◆ What needs to be done:
Reproduce exactly, from the data that follows, the line with "TP2: test point (0V) -> none", the line with "D201: diode 1N4004", and every line that lies between them.

Start of Information provided

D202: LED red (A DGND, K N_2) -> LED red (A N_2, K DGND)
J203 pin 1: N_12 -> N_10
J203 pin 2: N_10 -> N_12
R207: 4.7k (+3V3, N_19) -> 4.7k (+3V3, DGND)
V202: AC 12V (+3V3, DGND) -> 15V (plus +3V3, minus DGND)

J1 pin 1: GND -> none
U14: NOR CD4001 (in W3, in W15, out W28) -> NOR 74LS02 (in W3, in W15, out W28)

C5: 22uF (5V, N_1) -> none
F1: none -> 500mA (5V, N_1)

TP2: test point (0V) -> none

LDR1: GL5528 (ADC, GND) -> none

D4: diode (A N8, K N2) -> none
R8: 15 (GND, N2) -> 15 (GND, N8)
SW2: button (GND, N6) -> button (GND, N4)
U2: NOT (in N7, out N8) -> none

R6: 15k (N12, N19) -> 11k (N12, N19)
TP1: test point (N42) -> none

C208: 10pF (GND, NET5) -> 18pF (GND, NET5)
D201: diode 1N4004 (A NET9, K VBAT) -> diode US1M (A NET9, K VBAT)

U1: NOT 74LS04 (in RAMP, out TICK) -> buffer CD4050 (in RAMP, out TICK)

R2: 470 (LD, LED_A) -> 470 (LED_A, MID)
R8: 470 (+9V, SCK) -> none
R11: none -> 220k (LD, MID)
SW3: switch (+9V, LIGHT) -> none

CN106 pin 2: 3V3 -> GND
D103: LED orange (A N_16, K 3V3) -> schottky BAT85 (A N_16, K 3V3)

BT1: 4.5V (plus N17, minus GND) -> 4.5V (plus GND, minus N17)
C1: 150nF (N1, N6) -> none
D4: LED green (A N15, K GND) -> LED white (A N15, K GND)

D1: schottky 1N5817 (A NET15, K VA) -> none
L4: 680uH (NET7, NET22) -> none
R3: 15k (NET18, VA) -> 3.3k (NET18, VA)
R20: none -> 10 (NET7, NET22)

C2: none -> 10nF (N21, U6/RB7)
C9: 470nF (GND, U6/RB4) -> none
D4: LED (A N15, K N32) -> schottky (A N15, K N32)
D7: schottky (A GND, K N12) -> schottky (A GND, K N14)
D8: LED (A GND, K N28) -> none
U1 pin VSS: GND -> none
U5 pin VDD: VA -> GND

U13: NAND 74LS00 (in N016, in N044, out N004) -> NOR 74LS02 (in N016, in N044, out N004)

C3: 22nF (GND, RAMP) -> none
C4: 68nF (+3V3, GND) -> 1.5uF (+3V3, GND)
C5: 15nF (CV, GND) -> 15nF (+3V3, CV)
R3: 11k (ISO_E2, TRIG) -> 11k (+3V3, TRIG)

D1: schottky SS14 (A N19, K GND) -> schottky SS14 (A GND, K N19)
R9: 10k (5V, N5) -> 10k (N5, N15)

End of Information provided

◆ Answer to this problem:
TP2: test point (0V) -> none

LDR1: GL5528 (ADC, GND) -> none

D4: diode (A N8, K N2) -> none
R8: 15 (GND, N2) -> 15 (GND, N8)
SW2: button (GND, N6) -> button (GND, N4)
U2: NOT (in N7, out N8) -> none

R6: 15k (N12, N19) -> 11k (N12, N19)
TP1: test point (N42) -> none

C208: 10pF (GND, NET5) -> 18pF (GND, NET5)
D201: diode 1N4004 (A NET9, K VBAT) -> diode US1M (A NET9, K VBAT)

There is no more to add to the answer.